BEGIN Supplied information
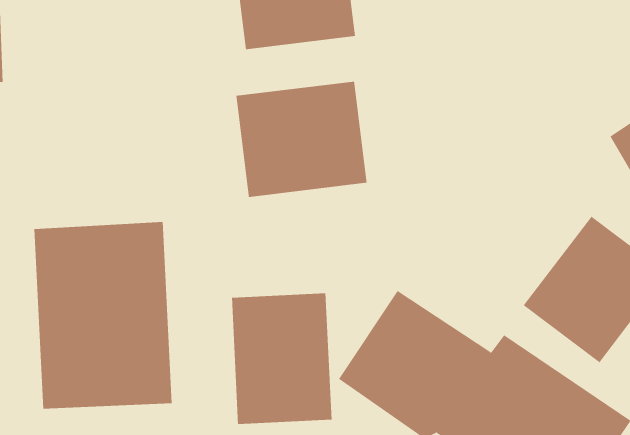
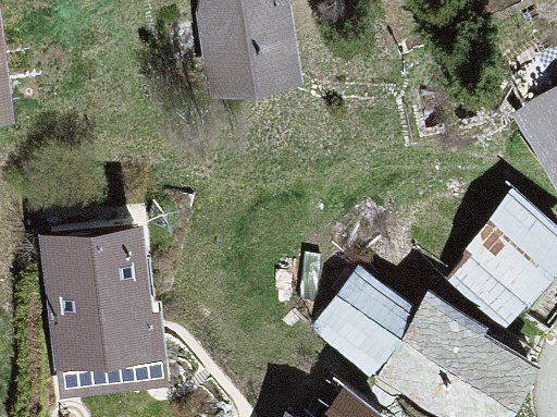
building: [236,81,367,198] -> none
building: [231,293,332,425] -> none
END Supplied information
BEGIN Supplied information
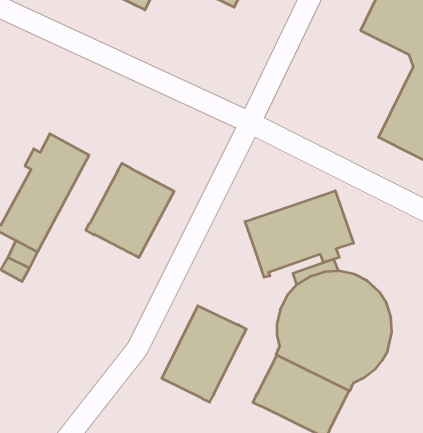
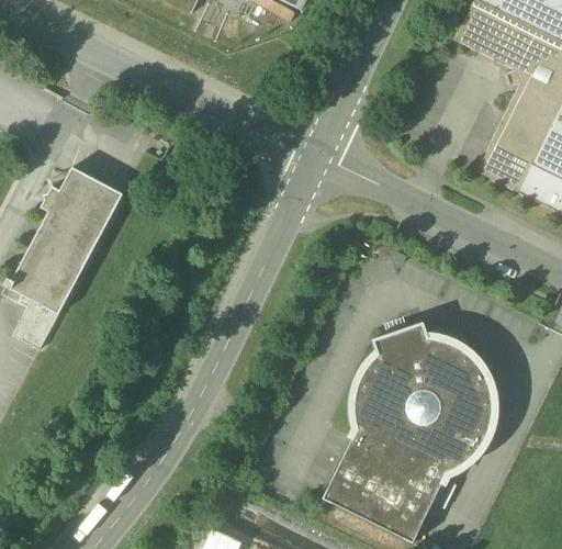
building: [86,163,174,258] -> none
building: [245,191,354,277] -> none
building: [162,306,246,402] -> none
END Supplied information
_Aim of the task:_ Since only part of the listing is wanted, copy exactly the lines from the one holding "building: [236,81,367,198] -> none" to the one holding "building: [231,293,332,425] -> none", both included.

_Task result:_
building: [236,81,367,198] -> none
building: [231,293,332,425] -> none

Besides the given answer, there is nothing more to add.